Geometric shape edit sequences

☆ ☆ ☆

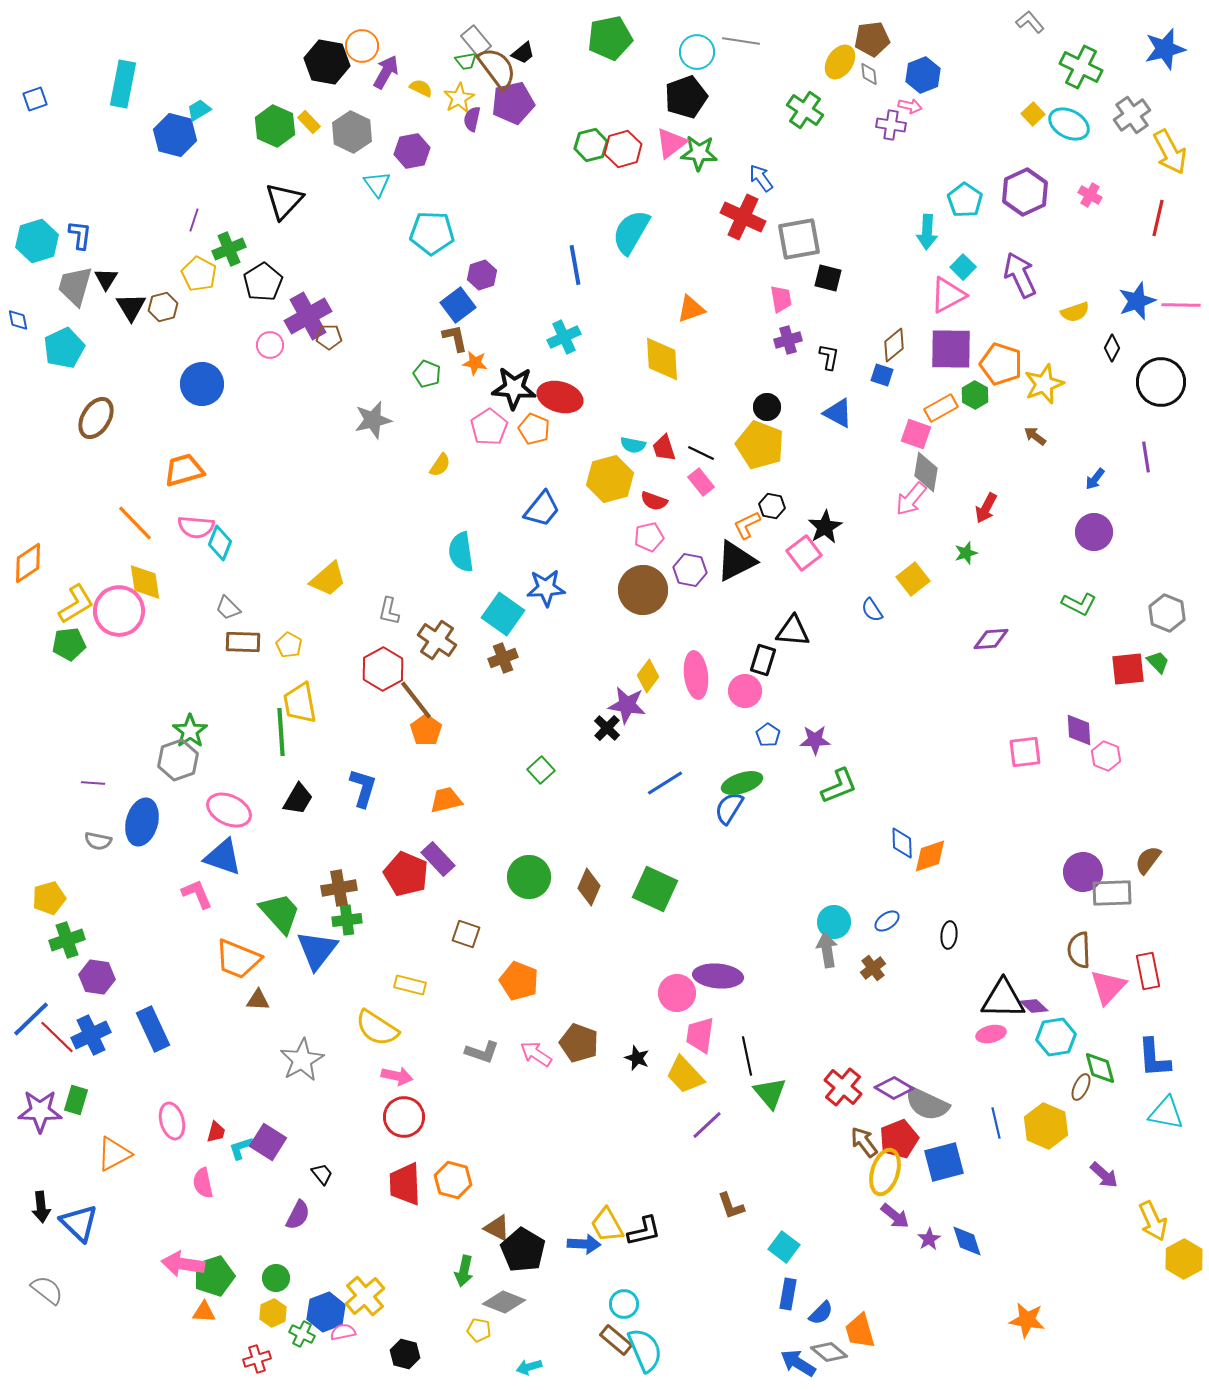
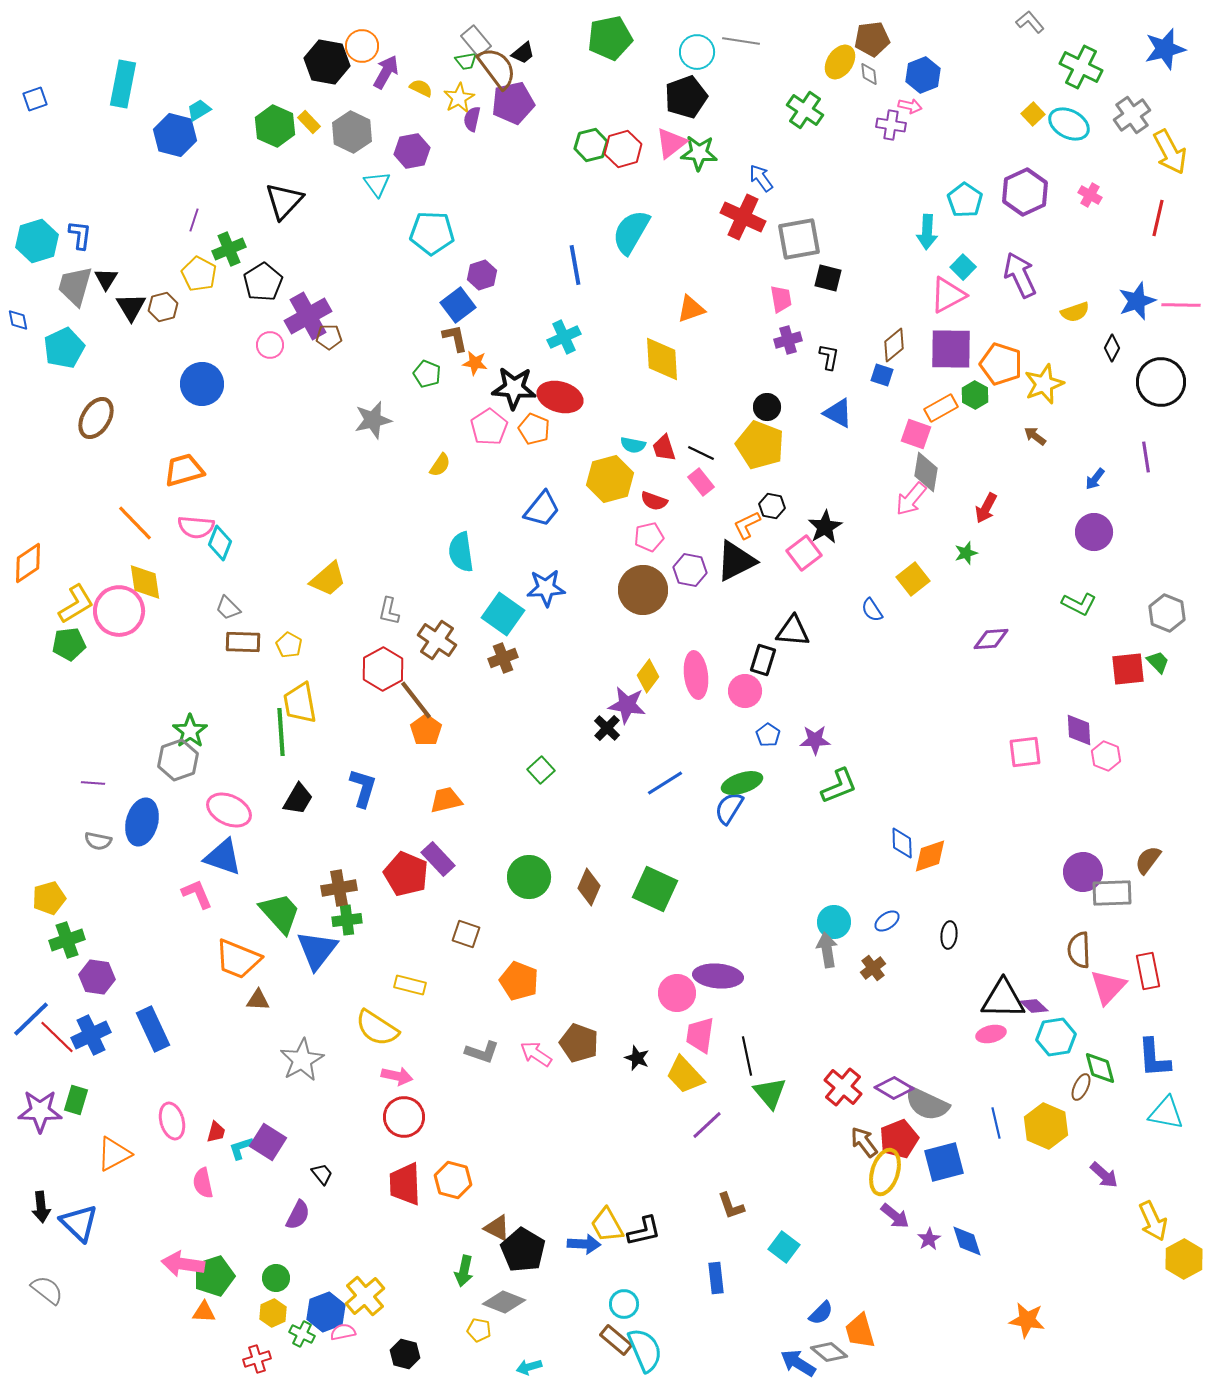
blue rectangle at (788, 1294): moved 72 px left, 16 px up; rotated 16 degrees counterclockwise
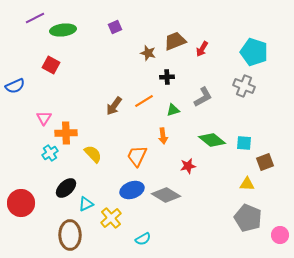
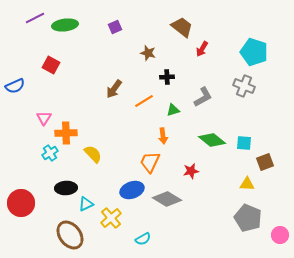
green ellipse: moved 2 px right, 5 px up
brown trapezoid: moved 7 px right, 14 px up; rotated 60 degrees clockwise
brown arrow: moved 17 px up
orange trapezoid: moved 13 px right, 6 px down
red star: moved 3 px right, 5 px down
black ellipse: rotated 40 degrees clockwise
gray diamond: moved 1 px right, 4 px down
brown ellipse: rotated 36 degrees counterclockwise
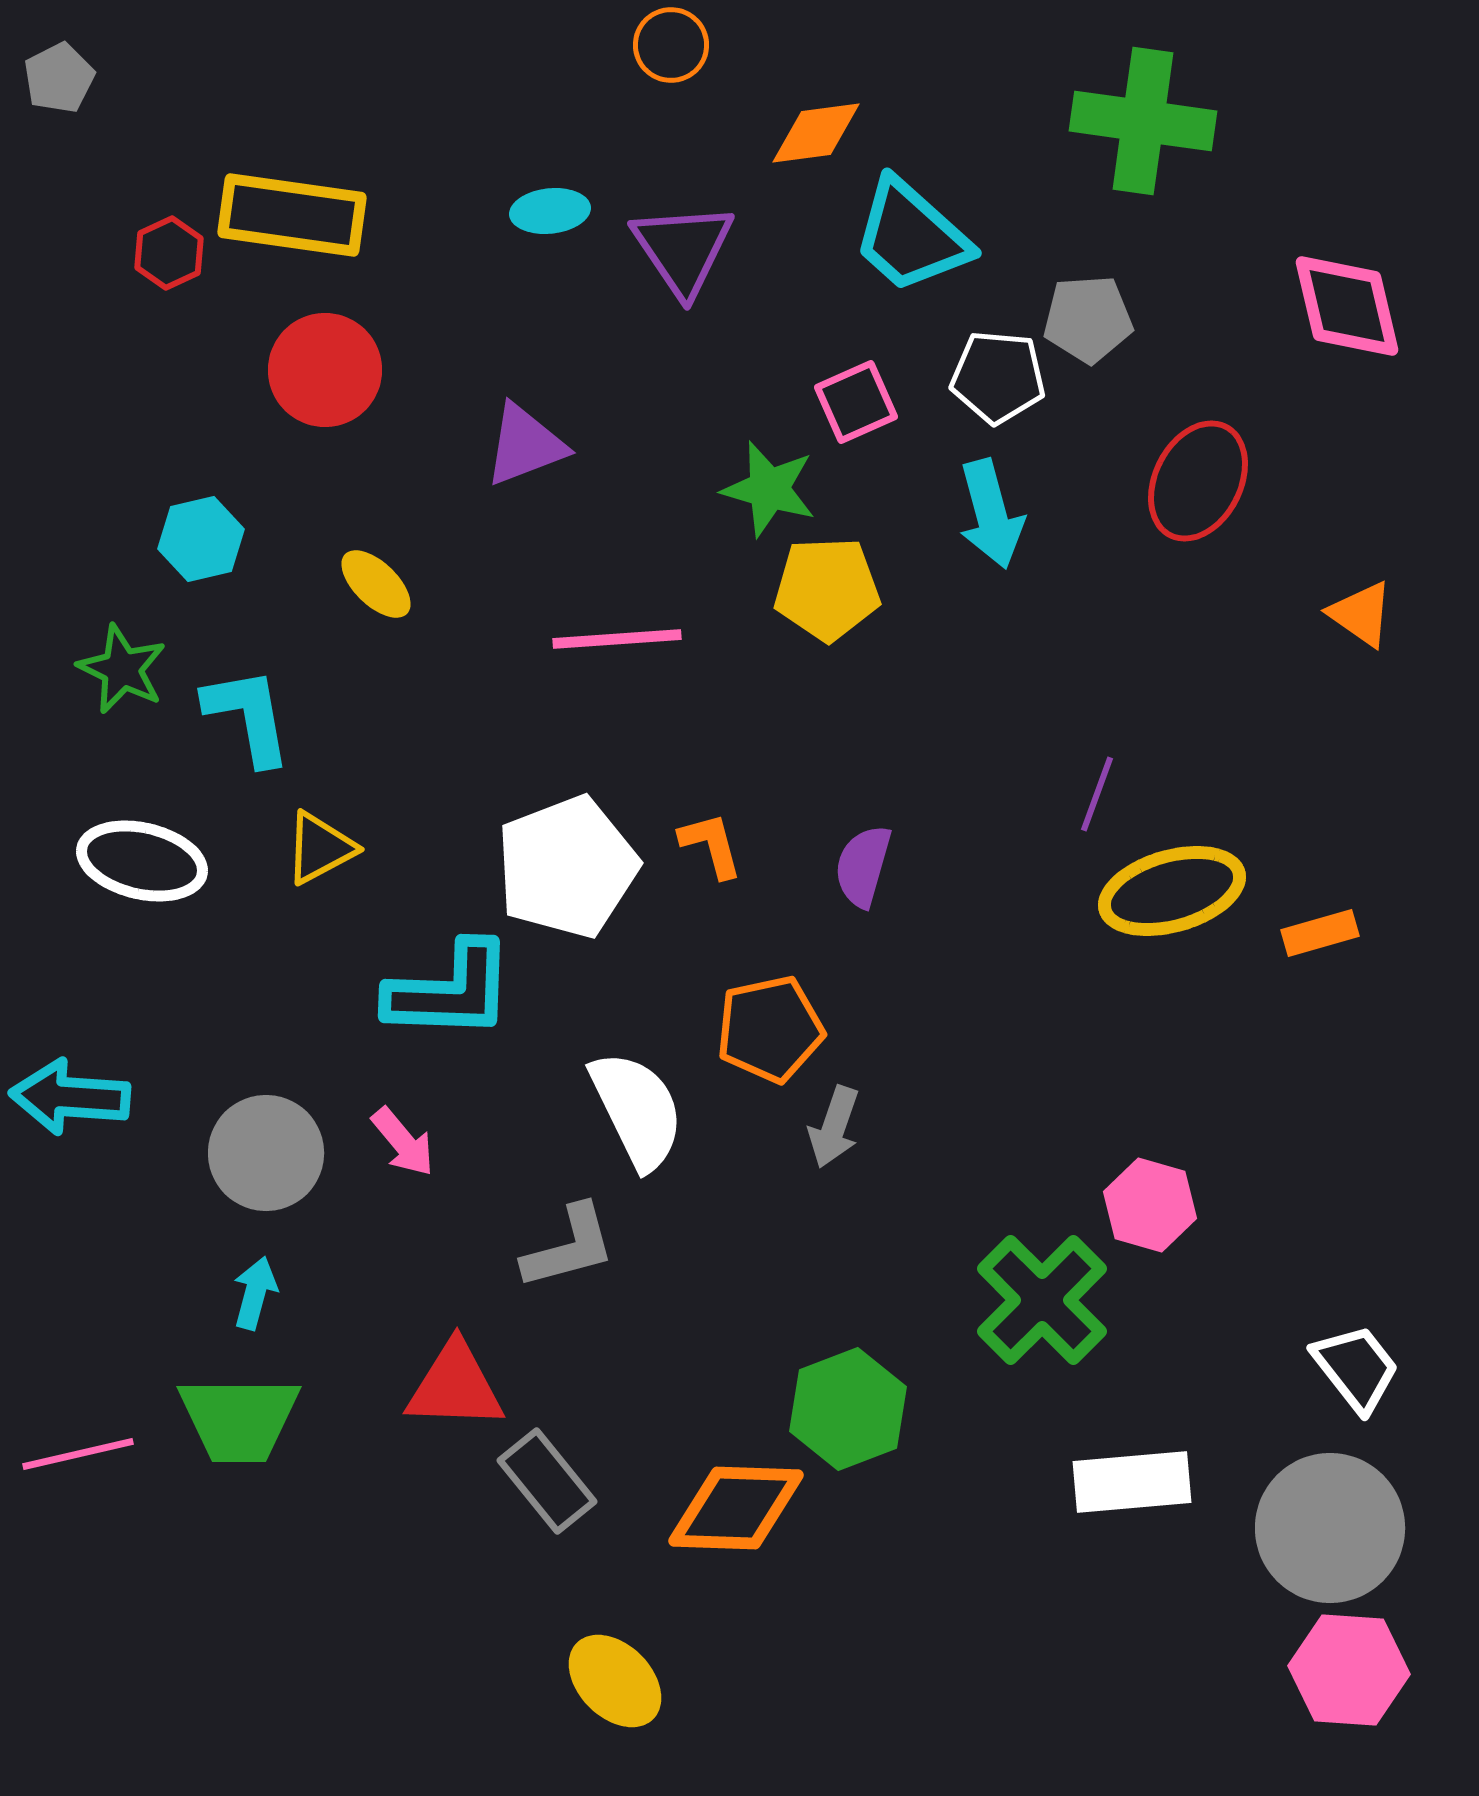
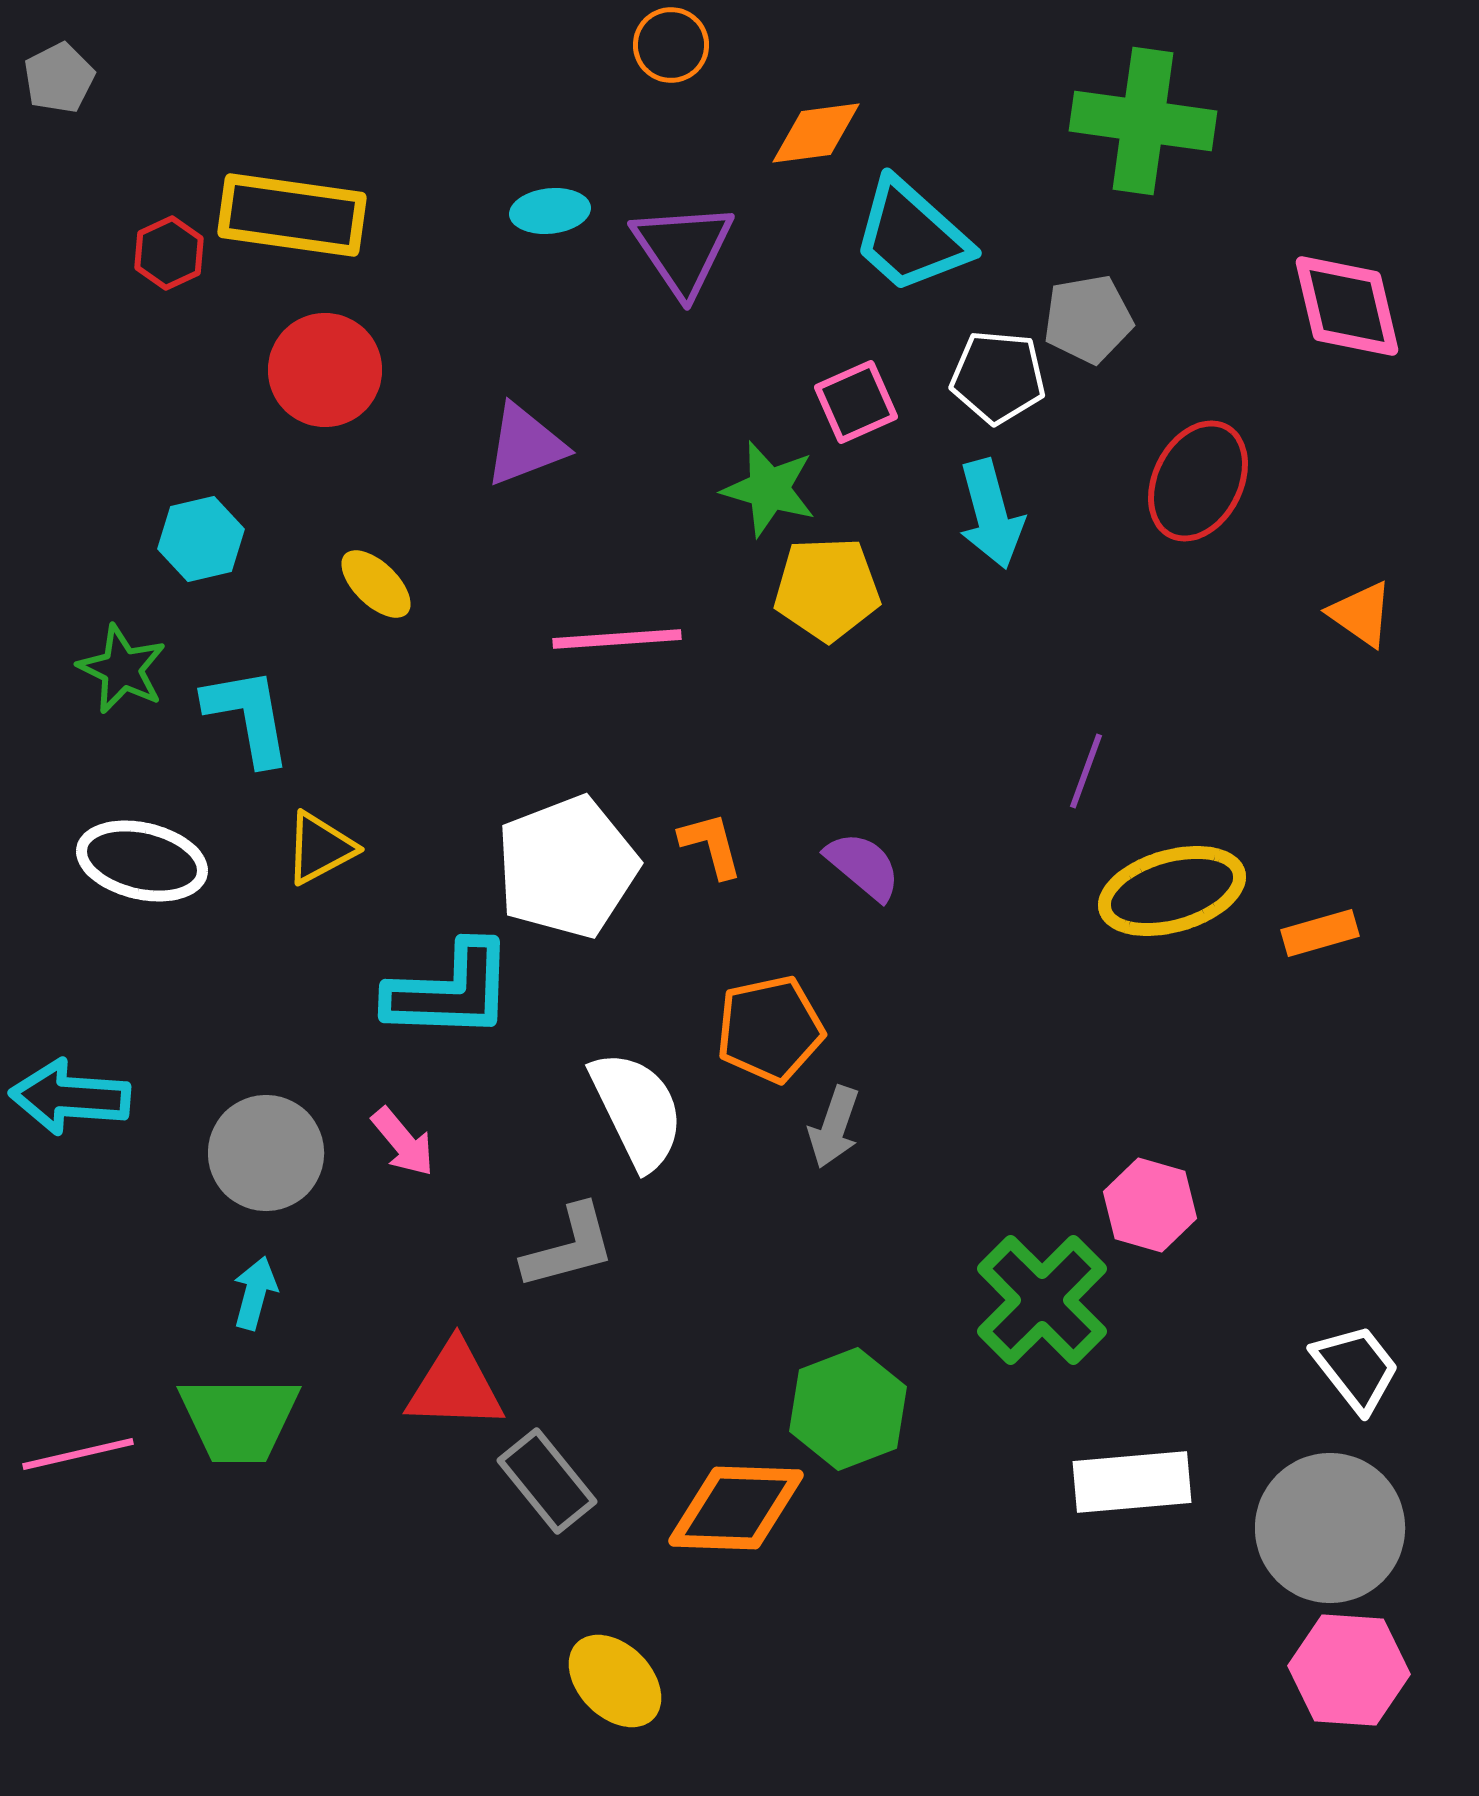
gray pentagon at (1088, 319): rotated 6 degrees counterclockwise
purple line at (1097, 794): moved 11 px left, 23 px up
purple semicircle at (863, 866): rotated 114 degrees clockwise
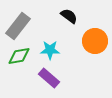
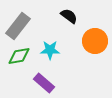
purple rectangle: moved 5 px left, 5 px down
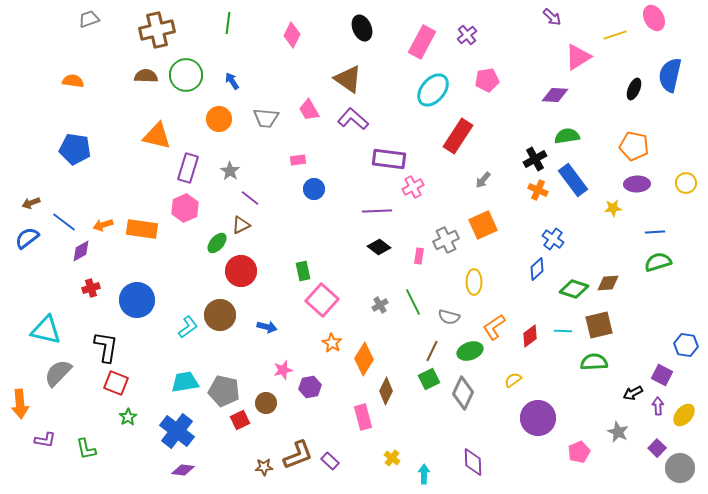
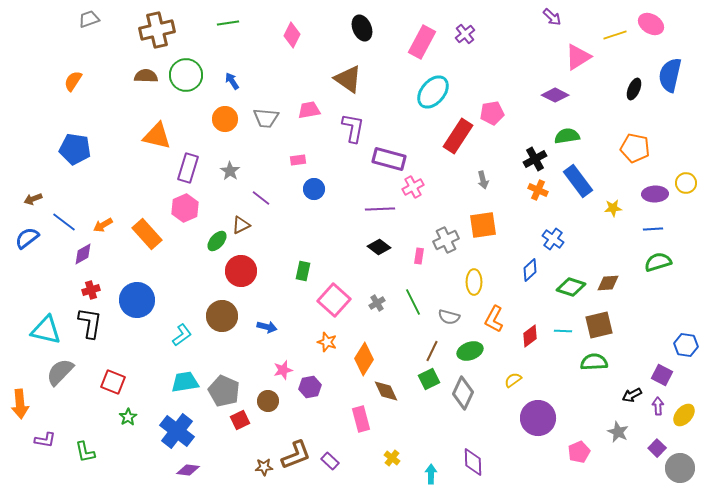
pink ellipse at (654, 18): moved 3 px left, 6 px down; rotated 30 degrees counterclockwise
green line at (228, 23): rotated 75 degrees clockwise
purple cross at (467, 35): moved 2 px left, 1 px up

☆ ☆ ☆

WORK INSTRUCTIONS - Retype all the data exactly, please, without pictures.

ANSWER BOX -
blue rectangle at (788, 1294): moved 72 px left, 16 px up; rotated 16 degrees counterclockwise
green ellipse: moved 2 px right, 5 px up
brown trapezoid: moved 7 px right, 14 px up; rotated 60 degrees clockwise
brown arrow: moved 17 px up
orange trapezoid: moved 13 px right, 6 px down
red star: moved 3 px right, 5 px down
black ellipse: rotated 40 degrees clockwise
gray diamond: moved 1 px right, 4 px down
brown ellipse: rotated 36 degrees counterclockwise
gray pentagon at (1088, 319): rotated 6 degrees counterclockwise
purple line at (1097, 794): moved 11 px left, 23 px up
purple semicircle at (863, 866): rotated 114 degrees clockwise
purple rectangle: moved 5 px left, 5 px down
pink ellipse at (654, 18): moved 3 px left, 6 px down; rotated 30 degrees counterclockwise
green line at (228, 23): rotated 75 degrees clockwise
purple cross at (467, 35): moved 2 px left, 1 px up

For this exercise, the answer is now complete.